◆ How to complete this task ◆
Would you return, word for word, the lines of the data below from the line with "D1: diode (A" through the line with "V3: none -> AC 12V (AC1, AC2)", and no others?

◆ Input ◆
..........

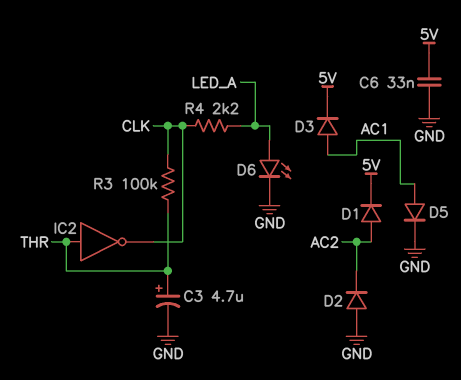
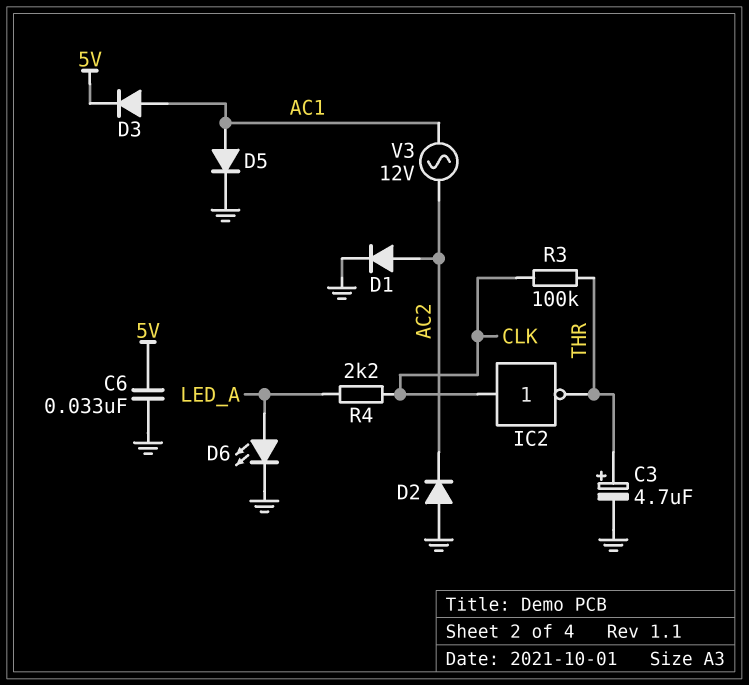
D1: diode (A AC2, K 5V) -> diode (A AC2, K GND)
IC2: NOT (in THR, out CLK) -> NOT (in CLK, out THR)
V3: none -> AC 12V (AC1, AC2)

..........

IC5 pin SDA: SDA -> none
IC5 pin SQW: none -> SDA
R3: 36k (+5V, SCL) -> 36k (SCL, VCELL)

..........

◆ Result below ◆
D1: diode (A AC2, K 5V) -> diode (A AC2, K GND)
IC2: NOT (in THR, out CLK) -> NOT (in CLK, out THR)
V3: none -> AC 12V (AC1, AC2)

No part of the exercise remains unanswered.